* Work instruction:
Among the entries below, only the lines from the one with "(271, 210) = (164, 197): turquoise" through the one with "(433, 161) = (460, 95): none -> black ball" are wanted, reproduced exactly. Pictures are not wanted.

··· Information given ···

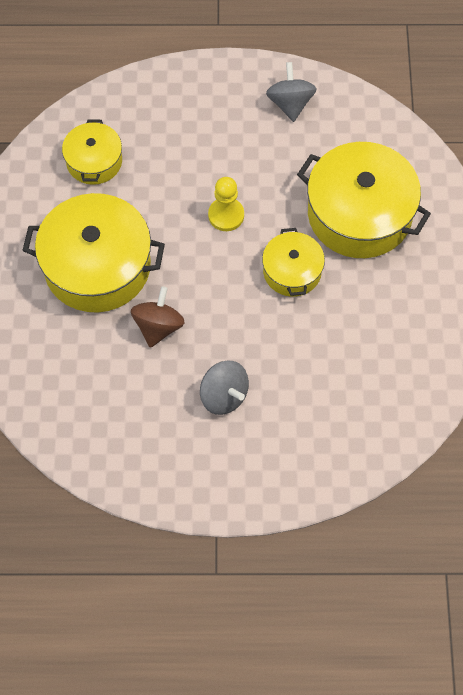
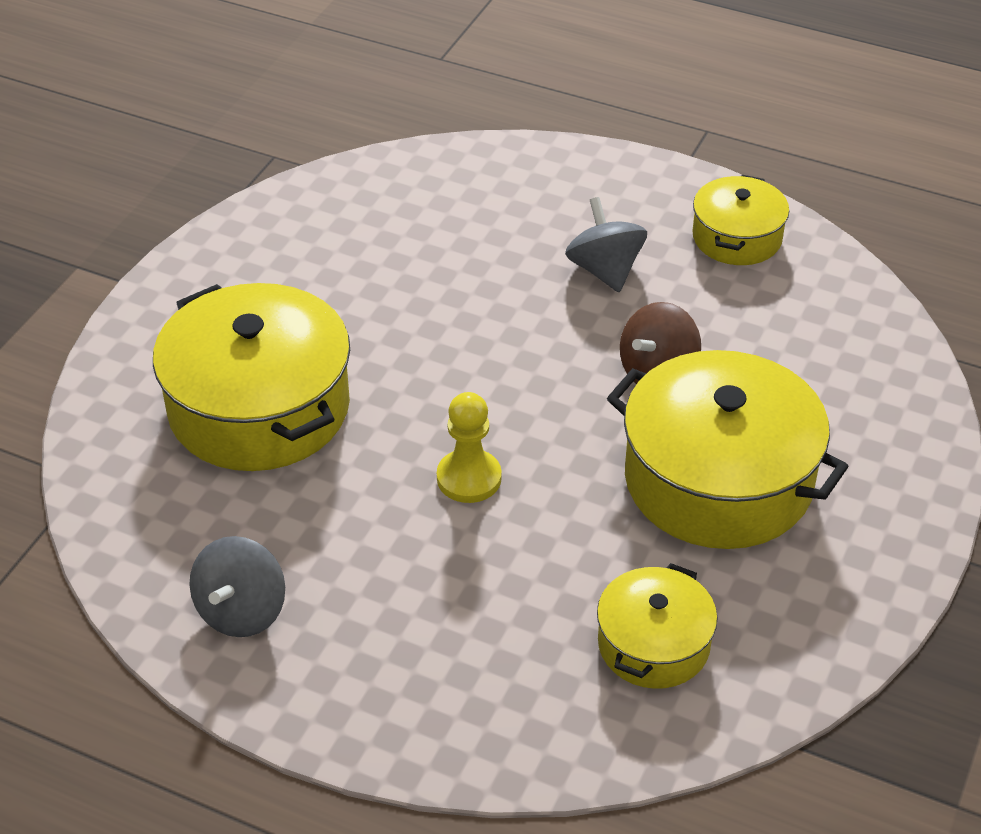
camera: 155 degrees left, 20 degrees down
(292, 271) = (416, 372): yellow pot -> yellow pot (737, 237)

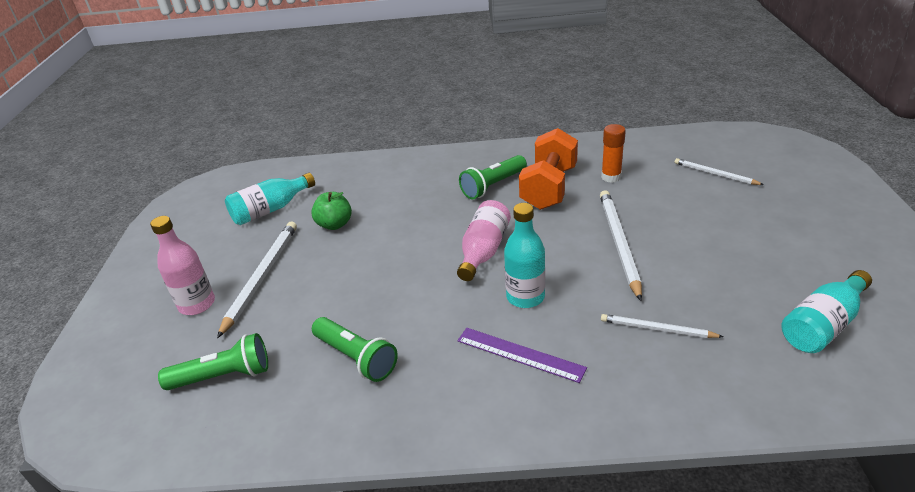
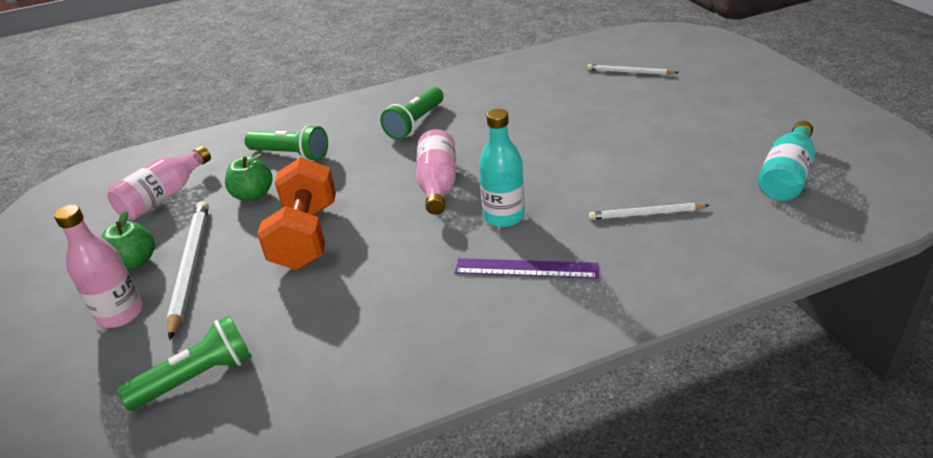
camera: 20 degrees left, 0 degrees up
(225, 262) = (134, 262): none -> green apple
(271, 210) = (164, 197): turquoise bottle -> pink bottle
(356, 358) = (350, 317): green flashlight -> green flashlight (291, 155)
(549, 188) = (475, 114): orange dumbbell -> orange dumbbell (306, 236)
(611, 177) = (532, 93): orange glue stick -> none
(619, 244) = (571, 149): white pencil -> none

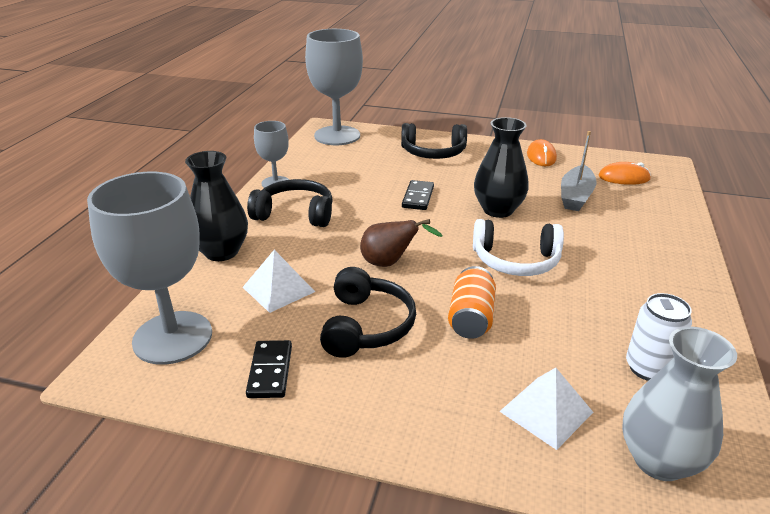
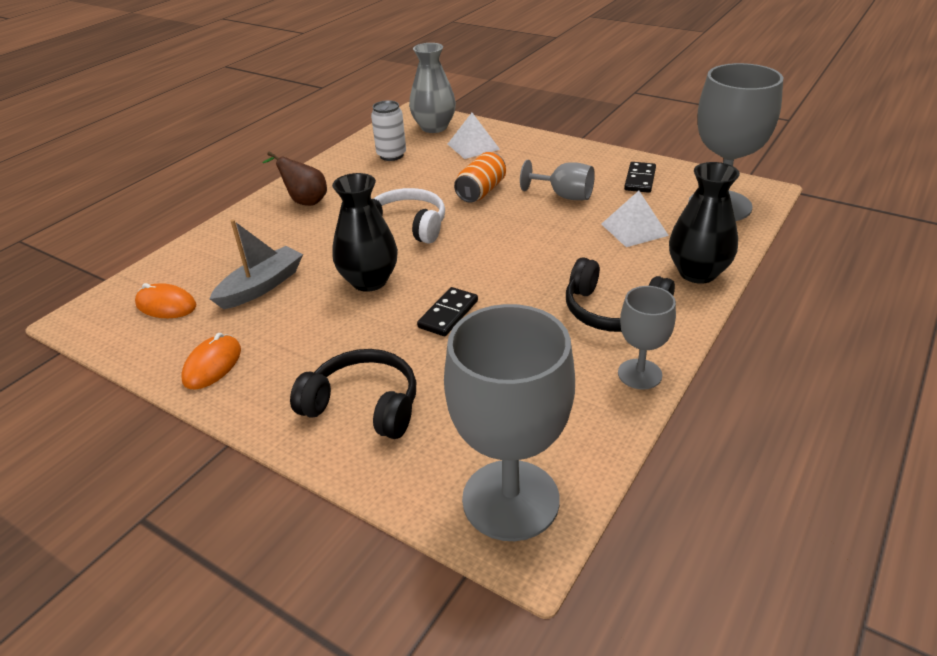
camera: 160 degrees left, 5 degrees up
(366, 326) = (564, 196): black headphones -> grey goblet
(390, 263) = (523, 238): brown pear -> brown pear (304, 201)

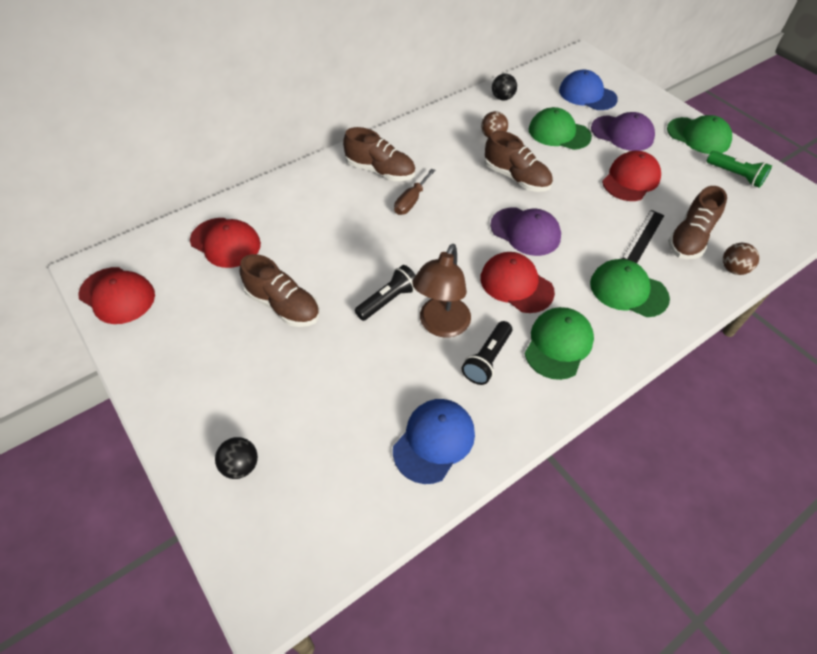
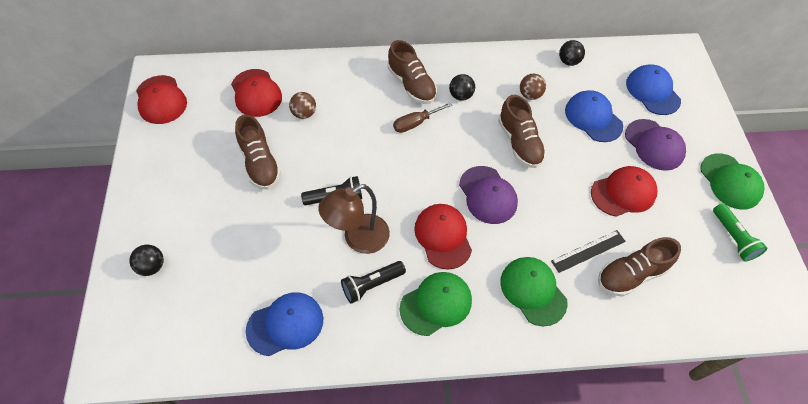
camera: 30 degrees right, 5 degrees up
(433, 161) = (460, 95): none -> black ball
(559, 133) = (593, 118): green cap -> blue cap
(733, 269) = (647, 323): brown ball -> brown ball (304, 113)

···

* The answer:
(271, 210) = (164, 197): turquoise bottle -> pink bottle
(356, 358) = (350, 317): green flashlight -> green flashlight (291, 155)
(549, 188) = (475, 114): orange dumbbell -> orange dumbbell (306, 236)
(611, 177) = (532, 93): orange glue stick -> none
(619, 244) = (571, 149): white pencil -> none

camera: 160 degrees left, 5 degrees up
(366, 326) = (564, 196): black headphones -> grey goblet
(390, 263) = (523, 238): brown pear -> brown pear (304, 201)

camera: 30 degrees right, 5 degrees up
(433, 161) = (460, 95): none -> black ball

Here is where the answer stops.